[Data to process]
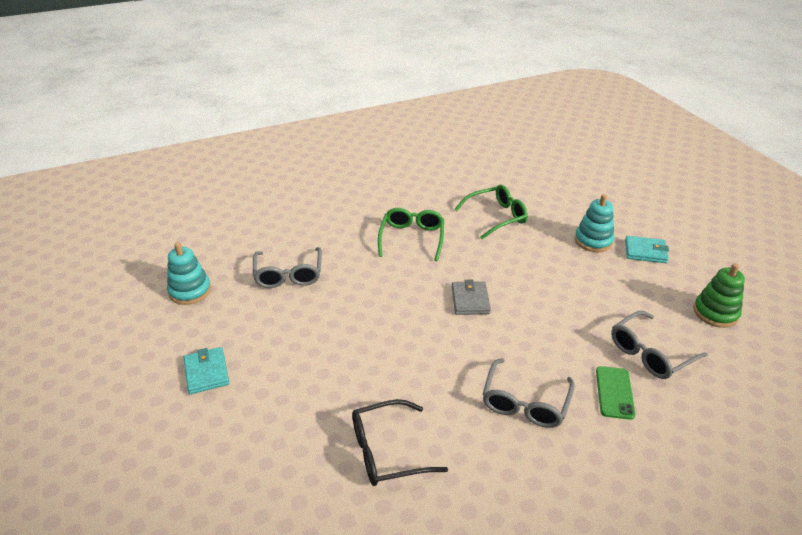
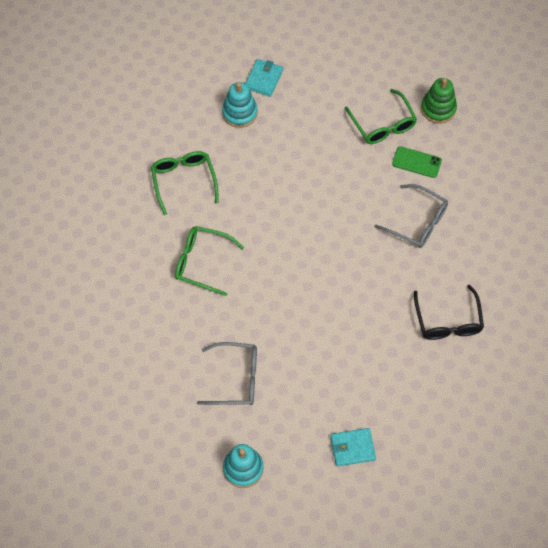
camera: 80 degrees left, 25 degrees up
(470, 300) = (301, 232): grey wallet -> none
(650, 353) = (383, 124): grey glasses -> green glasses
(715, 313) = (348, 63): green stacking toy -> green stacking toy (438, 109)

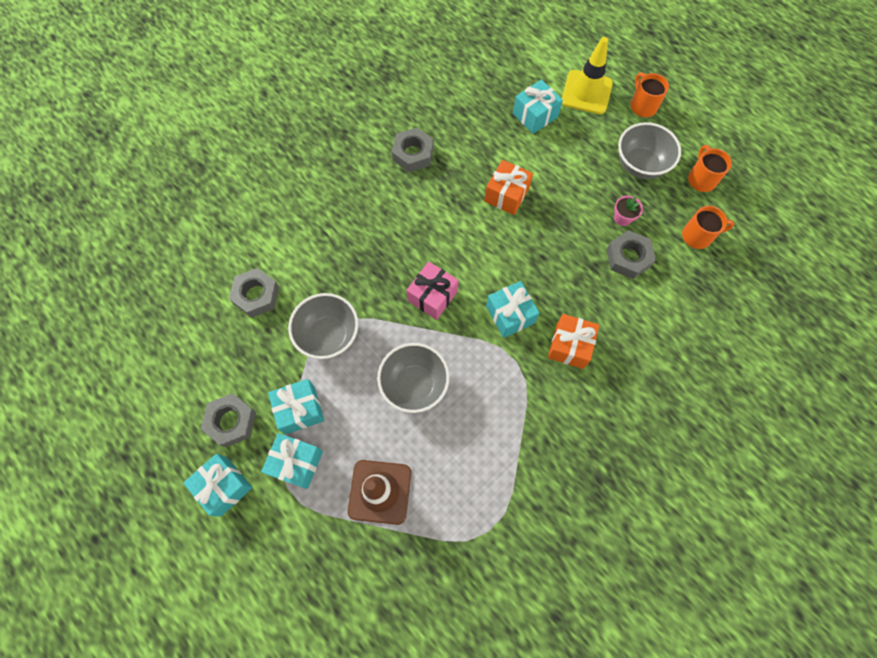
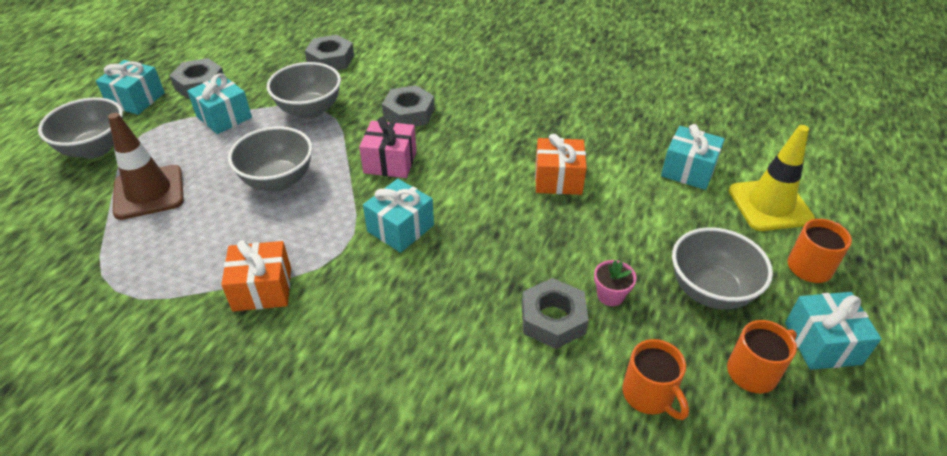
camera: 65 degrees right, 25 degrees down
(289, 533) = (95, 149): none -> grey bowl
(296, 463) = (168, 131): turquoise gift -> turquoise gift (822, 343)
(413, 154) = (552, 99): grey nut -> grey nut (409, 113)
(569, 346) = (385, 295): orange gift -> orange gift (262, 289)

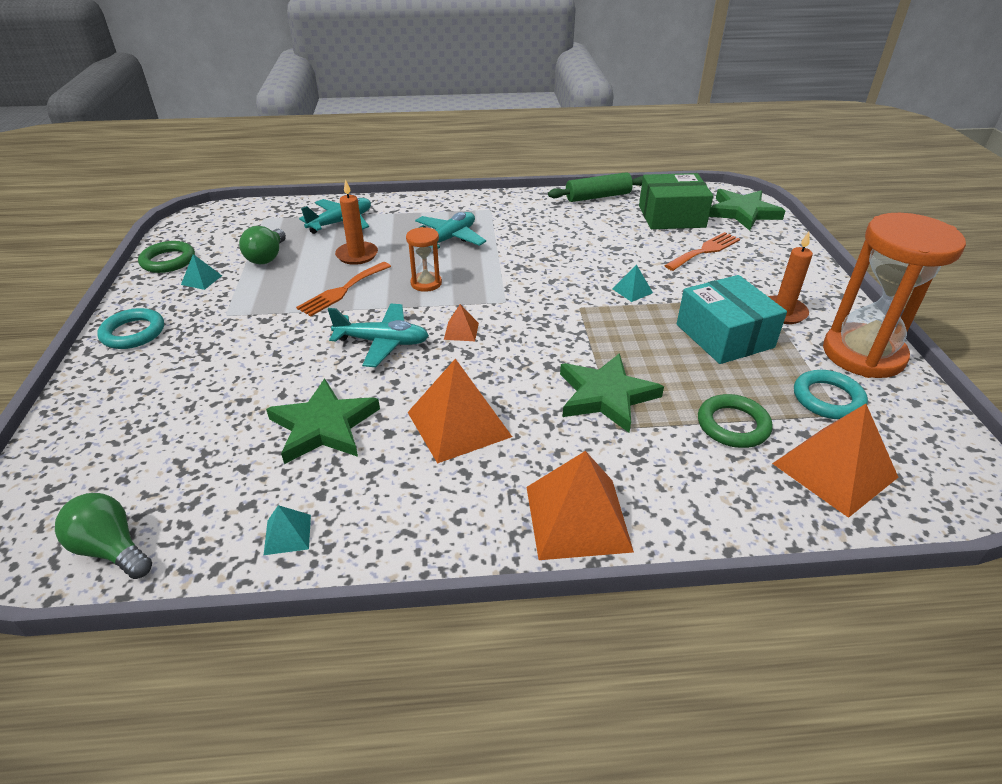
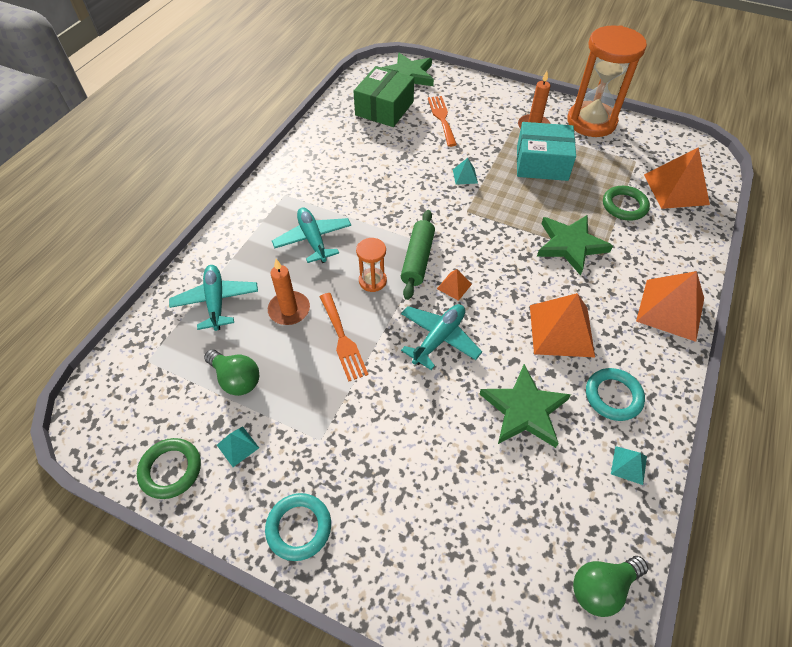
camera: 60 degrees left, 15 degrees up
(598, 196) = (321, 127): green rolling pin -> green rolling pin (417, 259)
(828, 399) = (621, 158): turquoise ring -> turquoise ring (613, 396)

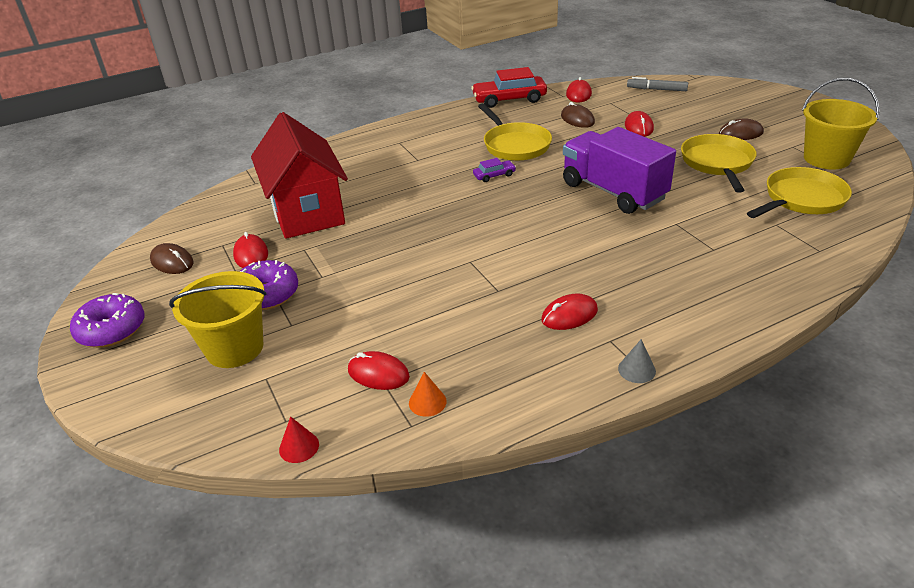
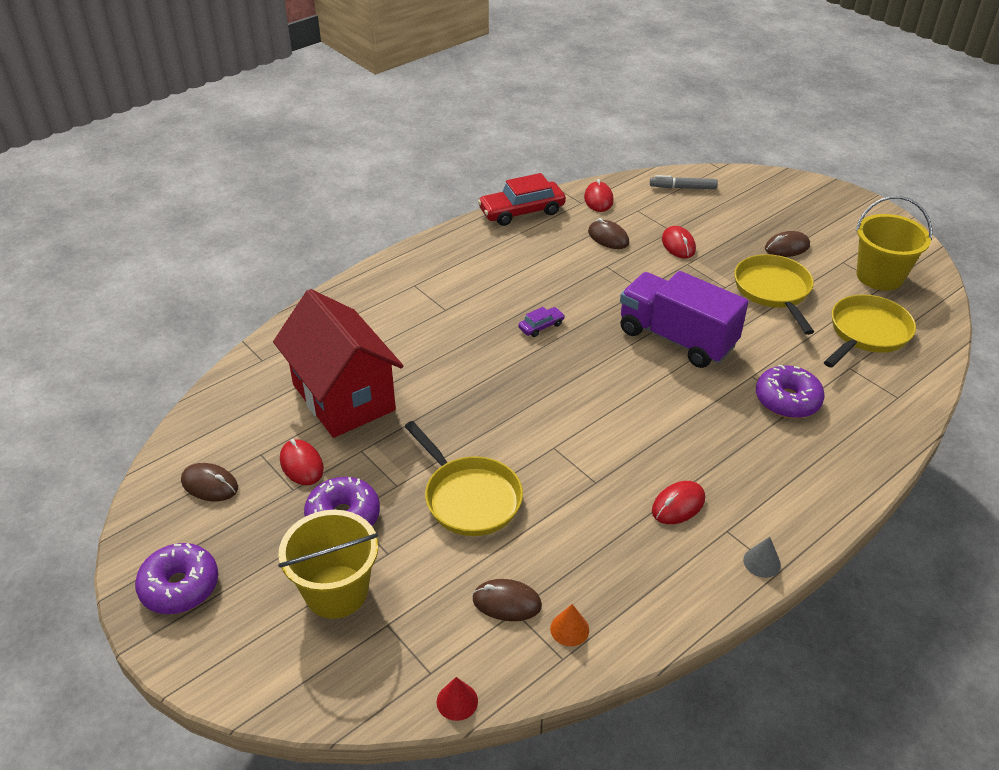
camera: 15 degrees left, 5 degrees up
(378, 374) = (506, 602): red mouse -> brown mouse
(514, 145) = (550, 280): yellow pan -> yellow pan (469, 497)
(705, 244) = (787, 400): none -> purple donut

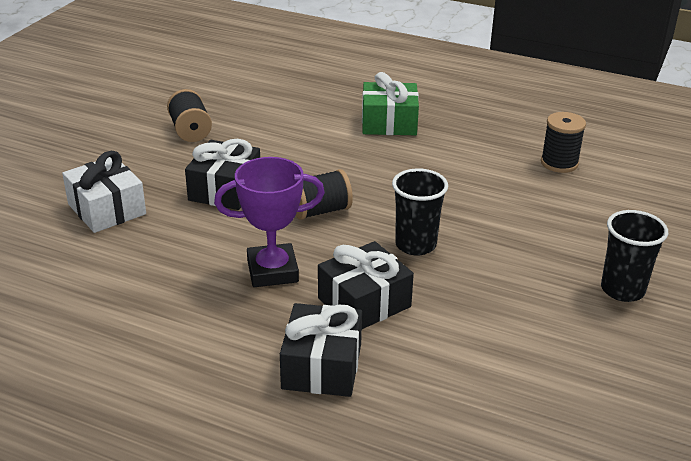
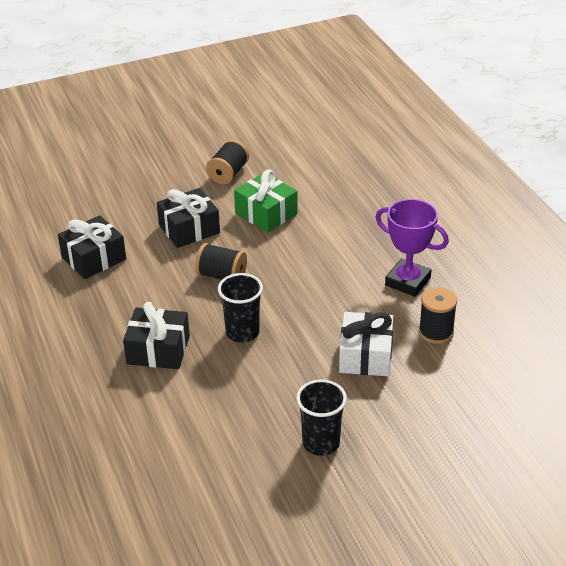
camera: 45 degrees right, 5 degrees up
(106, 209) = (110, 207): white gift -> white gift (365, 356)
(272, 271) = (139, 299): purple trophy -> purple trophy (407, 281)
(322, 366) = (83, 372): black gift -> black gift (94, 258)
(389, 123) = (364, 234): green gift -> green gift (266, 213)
[/Data to process]
§ Task description
Your copy of the records must match them exactly, except that no pictures appear in it.

§ Result of the task
camera: 80 degrees left, 25 degrees up
(470, 300) = (301, 232): grey wallet -> none
(650, 353) = (383, 124): grey glasses -> green glasses
(715, 313) = (348, 63): green stacking toy -> green stacking toy (438, 109)

camera: 65 degrees right, 25 degrees down
(289, 533) = (95, 149): none -> grey bowl
(296, 463) = (168, 131): turquoise gift -> turquoise gift (822, 343)
(413, 154) = (552, 99): grey nut -> grey nut (409, 113)
(569, 346) = (385, 295): orange gift -> orange gift (262, 289)

camera: 60 degrees left, 15 degrees up
(598, 196) = (321, 127): green rolling pin -> green rolling pin (417, 259)
(828, 399) = (621, 158): turquoise ring -> turquoise ring (613, 396)

camera: 15 degrees left, 5 degrees up
(378, 374) = (506, 602): red mouse -> brown mouse
(514, 145) = (550, 280): yellow pan -> yellow pan (469, 497)
(705, 244) = (787, 400): none -> purple donut

camera: 45 degrees right, 5 degrees up
(106, 209) = (110, 207): white gift -> white gift (365, 356)
(272, 271) = (139, 299): purple trophy -> purple trophy (407, 281)
(322, 366) = (83, 372): black gift -> black gift (94, 258)
(389, 123) = (364, 234): green gift -> green gift (266, 213)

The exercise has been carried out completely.